### To do
Retype the data that follows line by line, exactly, and leave its pictures out.

### Collected data
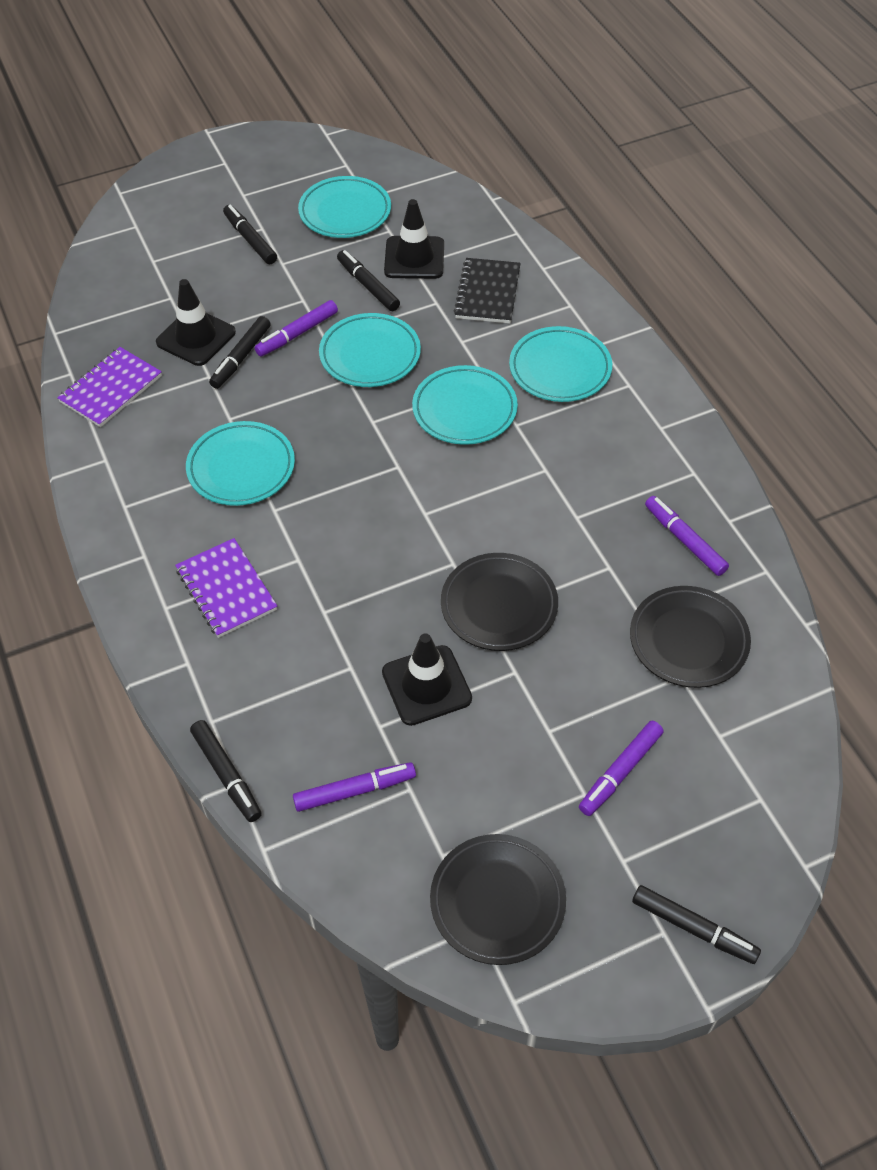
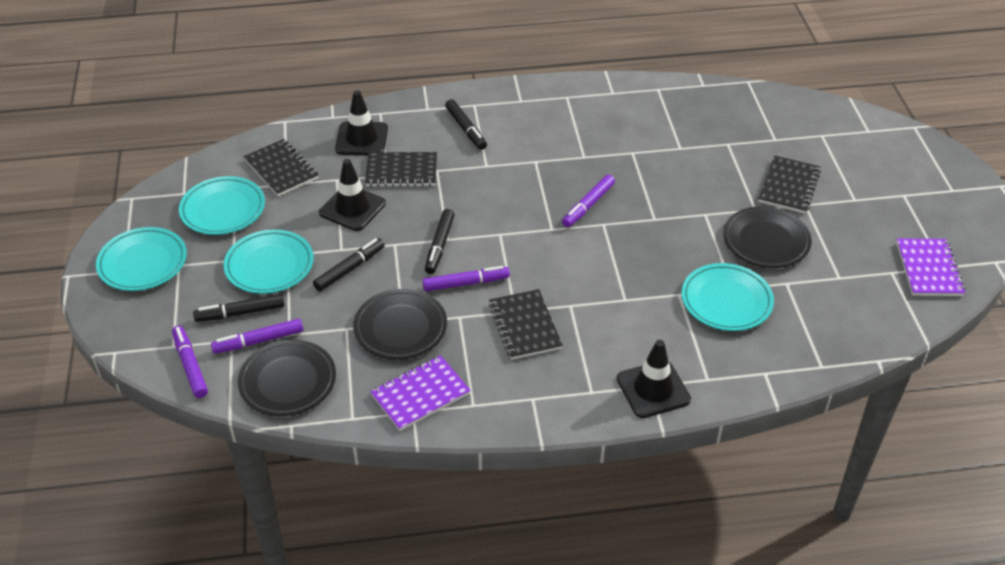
black marker: 5 -> 4
black notebook: 1 -> 4
turquoise plate: 5 -> 4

### Written response
black marker: 5 -> 4
black notebook: 1 -> 4
turquoise plate: 5 -> 4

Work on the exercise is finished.